## Task statement
Beginning at the line that holds "SOIL pin AO: B6 -> A1" and continuing to the last line of the data below, transcribe every line word for word, without pictures.

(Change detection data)
# # # # # # #
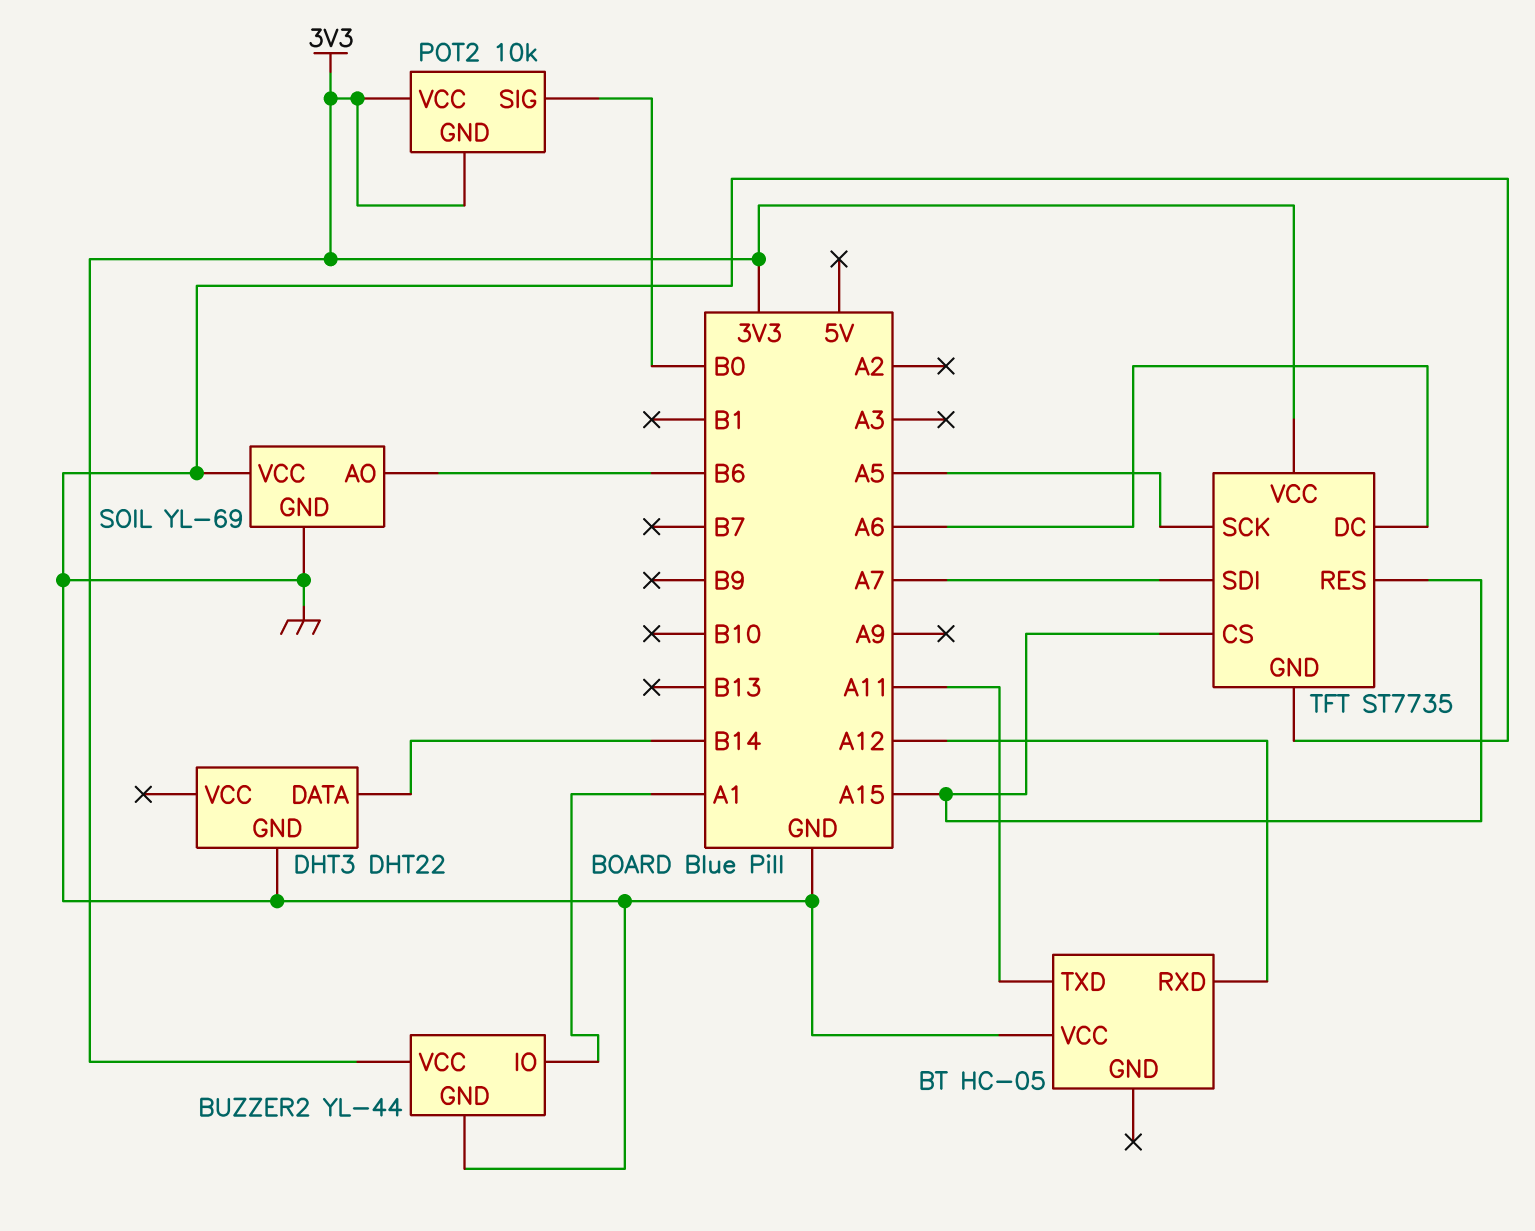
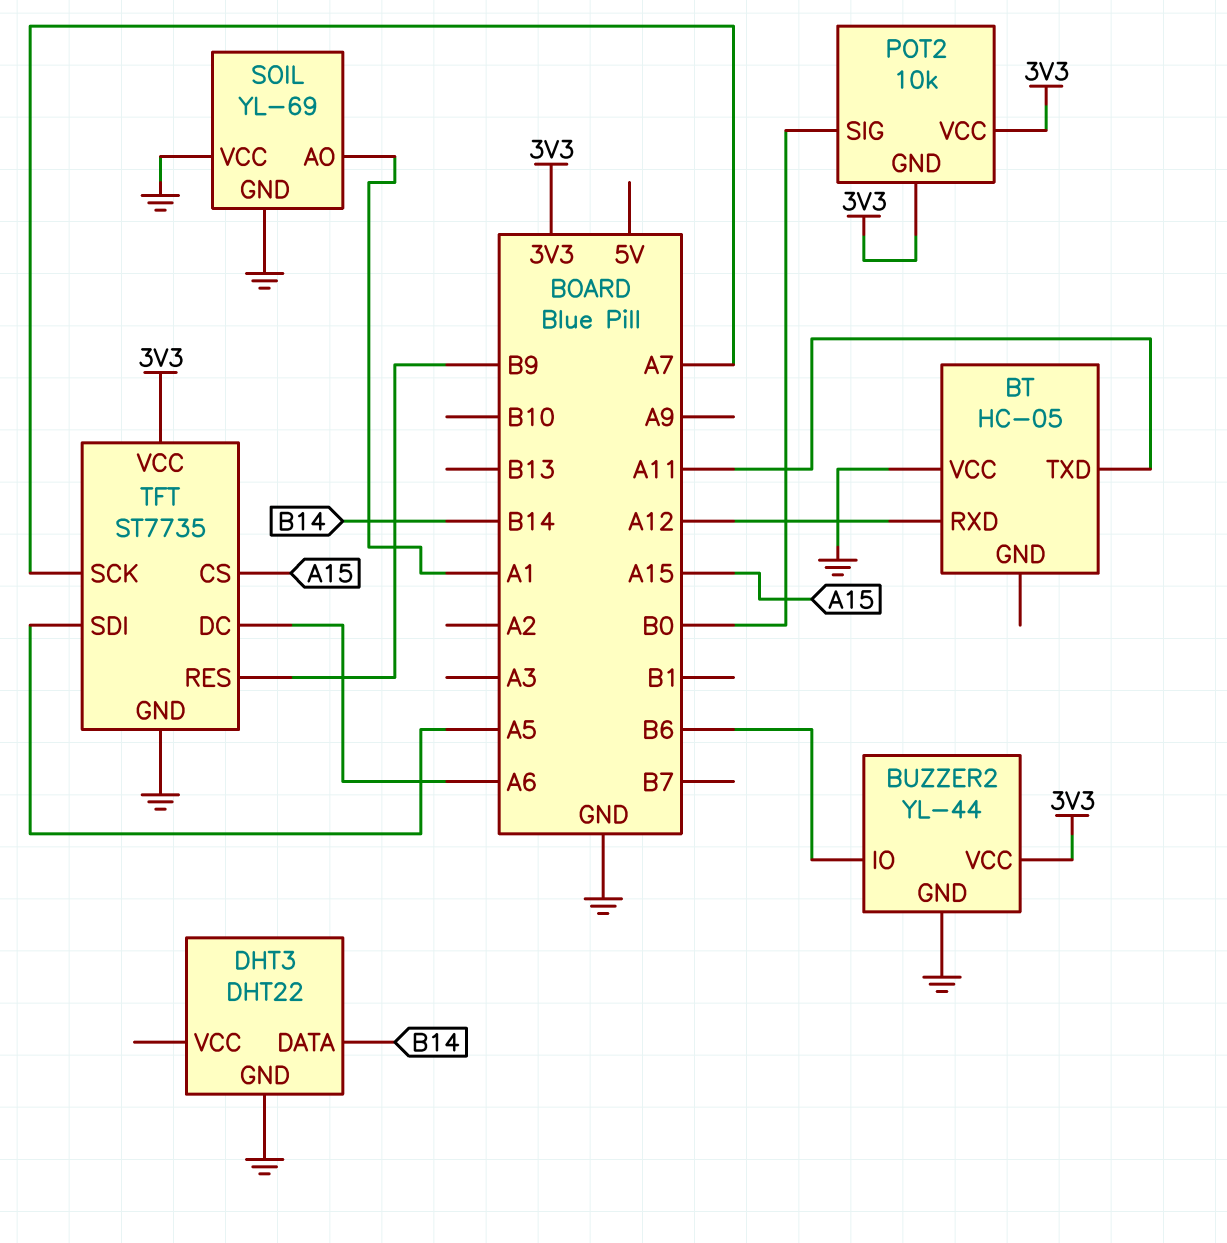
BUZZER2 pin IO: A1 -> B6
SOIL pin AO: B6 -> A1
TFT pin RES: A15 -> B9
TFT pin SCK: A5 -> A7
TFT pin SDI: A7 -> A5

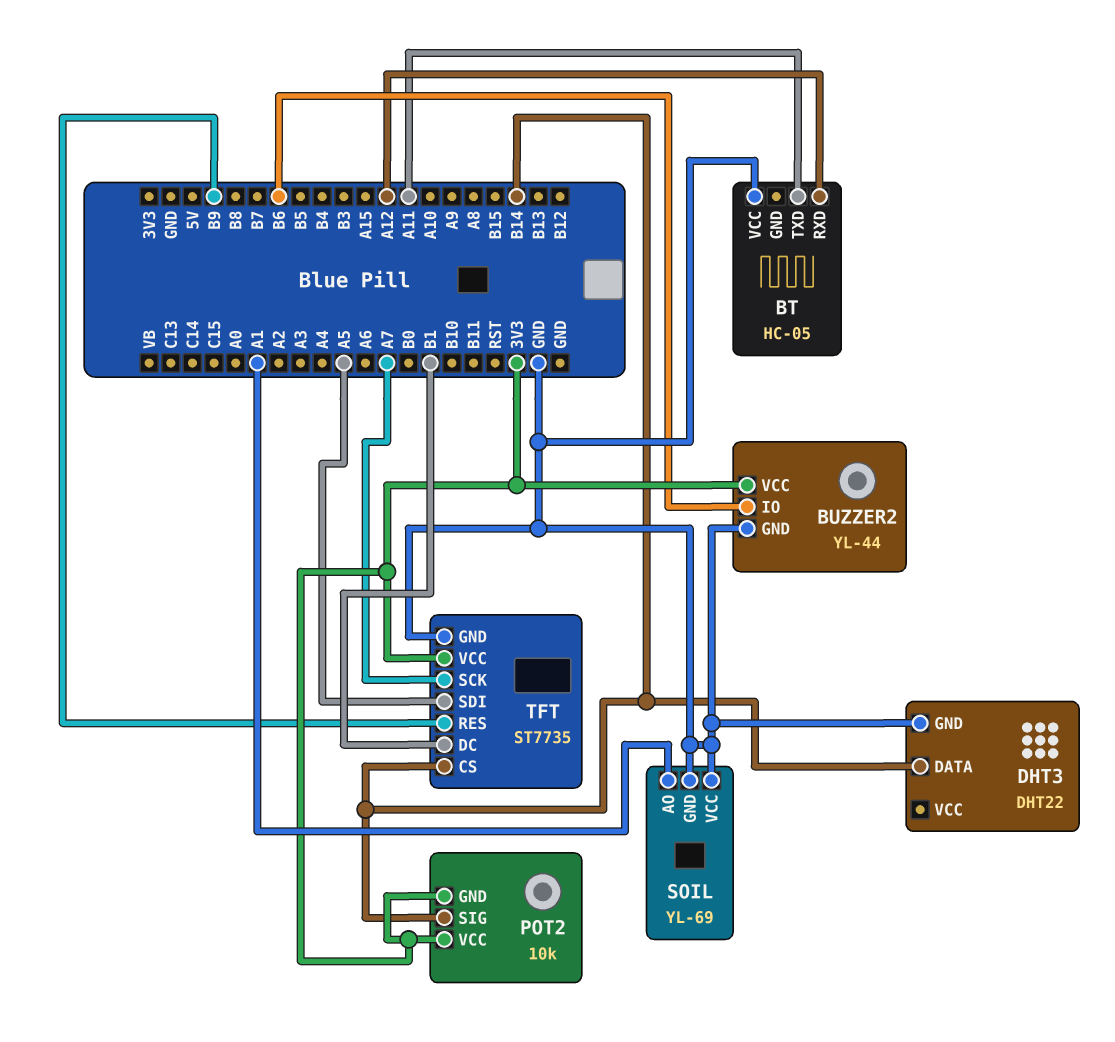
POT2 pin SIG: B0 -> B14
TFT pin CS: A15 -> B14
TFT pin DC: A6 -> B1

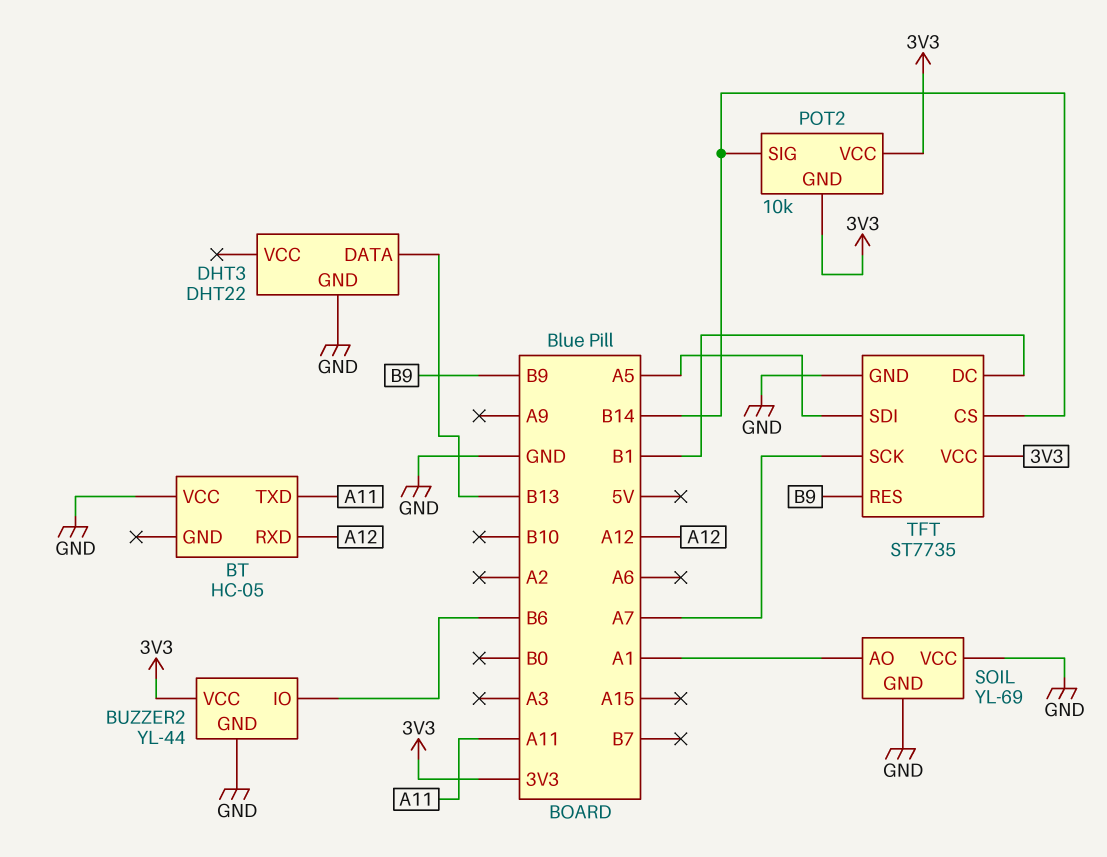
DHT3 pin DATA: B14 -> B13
# # # # # # #
## Problem solution
SOIL pin AO: B6 -> A1
TFT pin RES: A15 -> B9
TFT pin SCK: A5 -> A7
TFT pin SDI: A7 -> A5

POT2 pin SIG: B0 -> B14
TFT pin CS: A15 -> B14
TFT pin DC: A6 -> B1

DHT3 pin DATA: B14 -> B13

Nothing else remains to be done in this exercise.